TASK REQUIREMENTS:
When you copy from the entries that follow, take only the lines from the one with "brown spinning top [217,337,300,426]" down to the one with "brown spinning top [376,232,414,274]", keeping both ends and dropping every picture.

[Colored object listings]

Segment Open

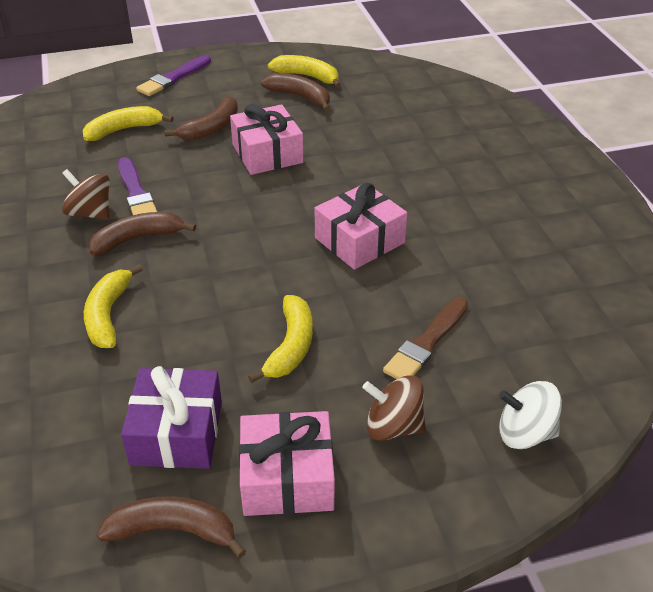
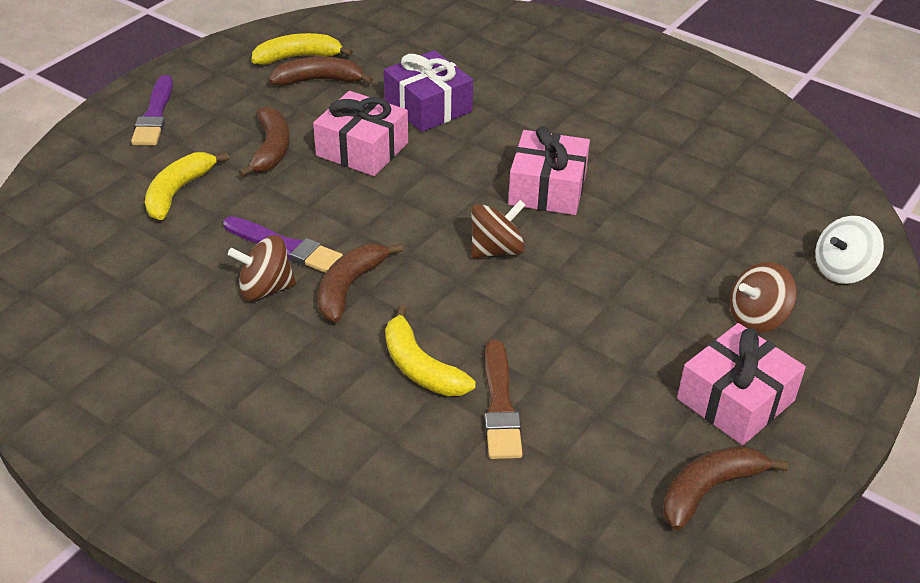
camera: 40 degrees left, 0 degrees up
purple gift [121,366,222,469] -> purple gift moved to [384,50,473,132]
yellow banana [248,295,313,383] -> none
brown brush [383,297,468,379] -> brown brush moved to [485,340,523,459]
none -> brown spinning top [471,200,525,258]

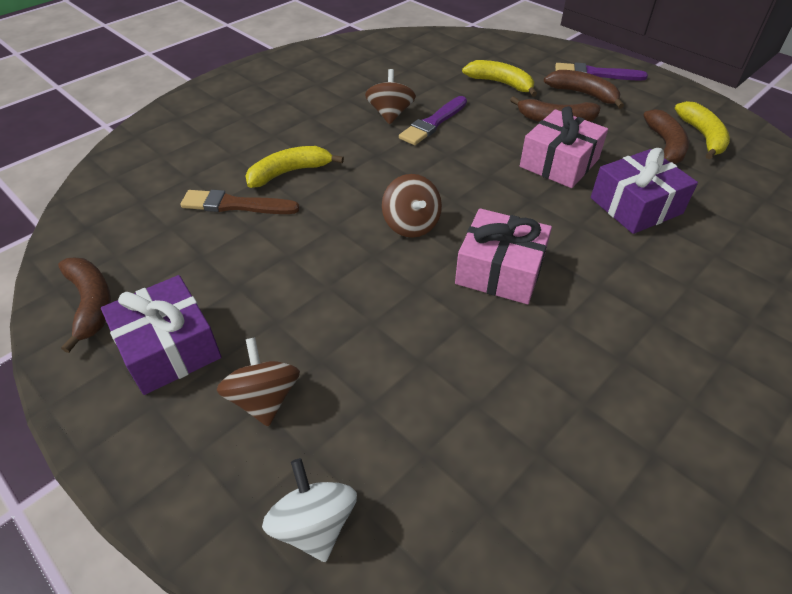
camera: 100 degrees right, 5 degrees up
brown banana [318,243,403,323] -> brown banana moved to [544,70,624,109]
pink gift [677,323,806,445] -> purple gift [101,275,221,395]

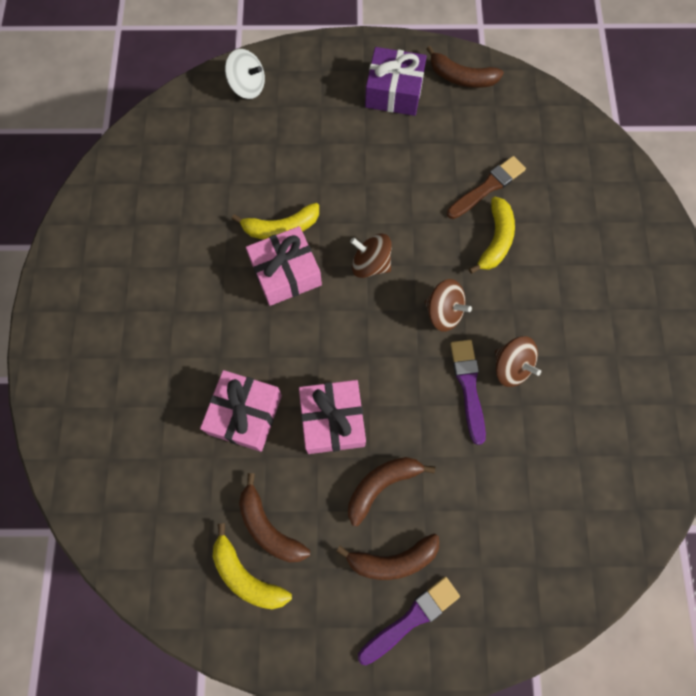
camera: 135 degrees right, 25 degrees up
brown spinning top [217,337,300,426] -> brown spinning top moved to [425,279,472,332]
yellow banana [462,60,537,97] -> yellow banana moved to [232,203,319,239]
purple gift [591,148,698,234] -> pink gift [200,370,282,452]

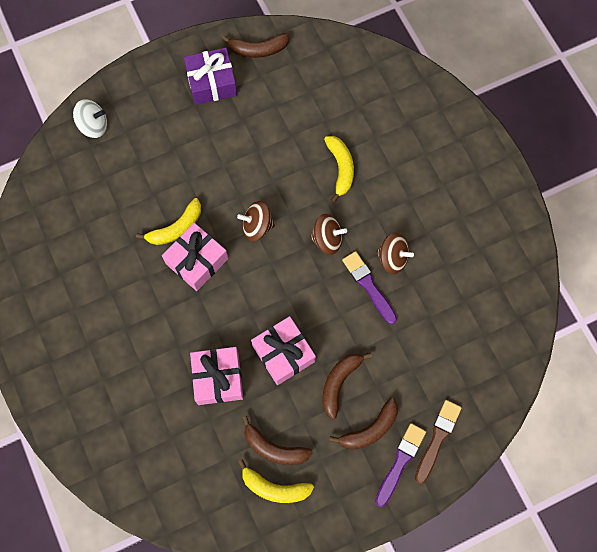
camera: 25 degrees left, 0 degrees up
brown brush [447,156,526,219] -> brown brush moved to [415,400,462,484]

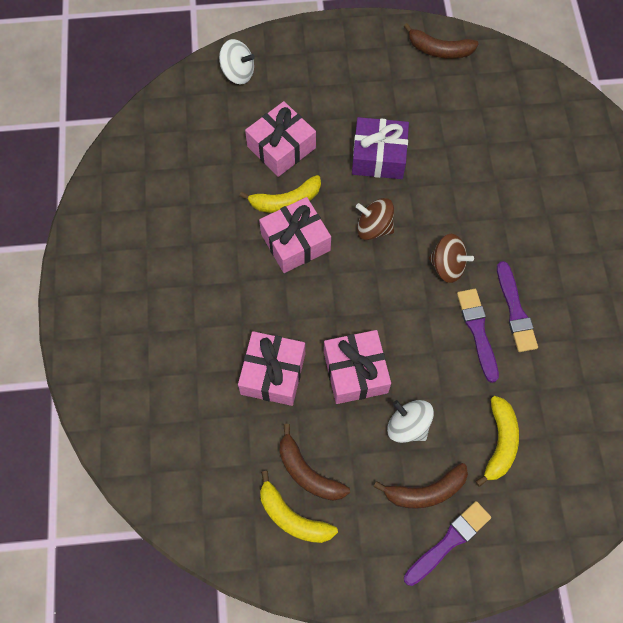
camera: 20 degrees right, 5 degrees down
purple gift [184,48,237,105] -> purple gift moved to [352,117,409,179]
brown banana [322,352,372,419] -> white spinning top [387,400,434,443]
yellow banana [324,136,354,202] -> yellow banana moved to [475,396,519,487]
brown spinning top [376,232,414,274] -> purple brush [497,261,538,352]
brown brush [415,400,462,484] -> none
none -> pink gift [245,101,316,177]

Segment Closed

THE COMPLETED TASK:
brown spinning top [217,337,300,426] -> brown spinning top moved to [425,279,472,332]
yellow banana [462,60,537,97] -> yellow banana moved to [232,203,319,239]
purple gift [591,148,698,234] -> pink gift [200,370,282,452]

camera: 25 degrees left, 0 degrees up
brown brush [447,156,526,219] -> brown brush moved to [415,400,462,484]

camera: 20 degrees right, 5 degrees down
purple gift [184,48,237,105] -> purple gift moved to [352,117,409,179]
brown banana [322,352,372,419] -> white spinning top [387,400,434,443]
yellow banana [324,136,354,202] -> yellow banana moved to [475,396,519,487]
brown spinning top [376,232,414,274] -> purple brush [497,261,538,352]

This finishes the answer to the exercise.